TASK TO COMPLETE:
Print the line that has "R4: none -> 300k (+12V, GND)" in it, then every remaining line of the data, exactly and without anything extra.

EXERCISE INPUT below:

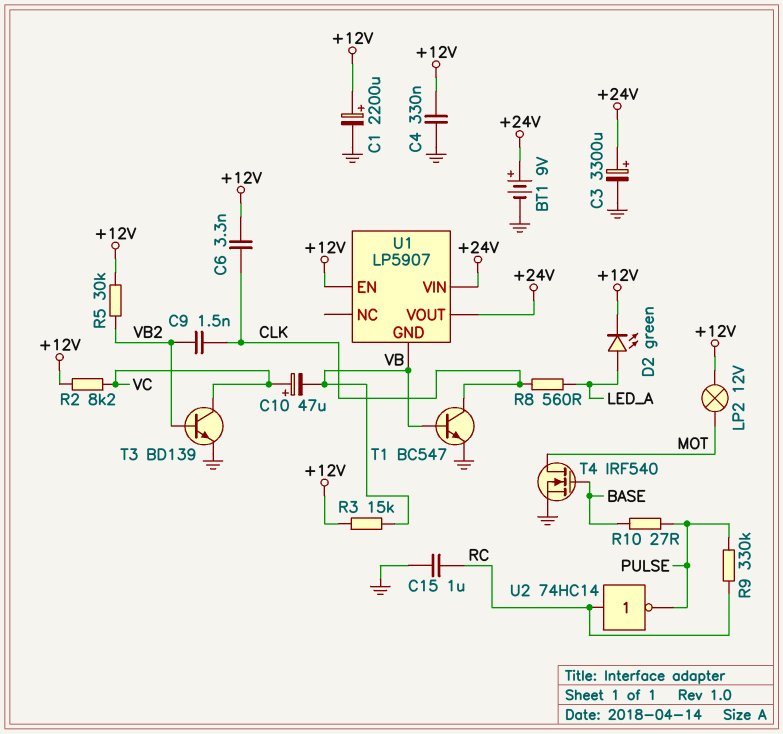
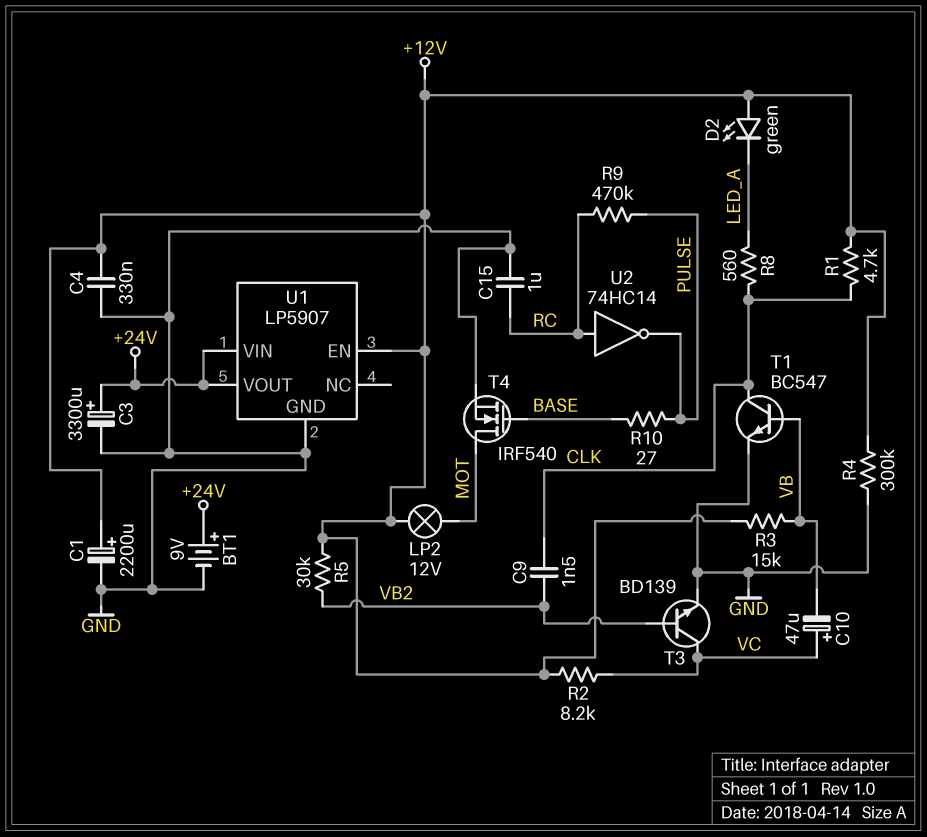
C6: 3.3nF (+12V, CLK) -> none
D2: LED green (A LED_A, K +12V) -> LED green (A +12V, K LED_A)
R1: none -> 4.7k (+12V, CLK)
R4: none -> 300k (+12V, GND)
R9: 330k (PULSE, RC) -> 470k (PULSE, RC)
U1 pin GND: VB -> GND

End of EXERCISE INPUT.

ANSWER SPACE:
R4: none -> 300k (+12V, GND)
R9: 330k (PULSE, RC) -> 470k (PULSE, RC)
U1 pin GND: VB -> GND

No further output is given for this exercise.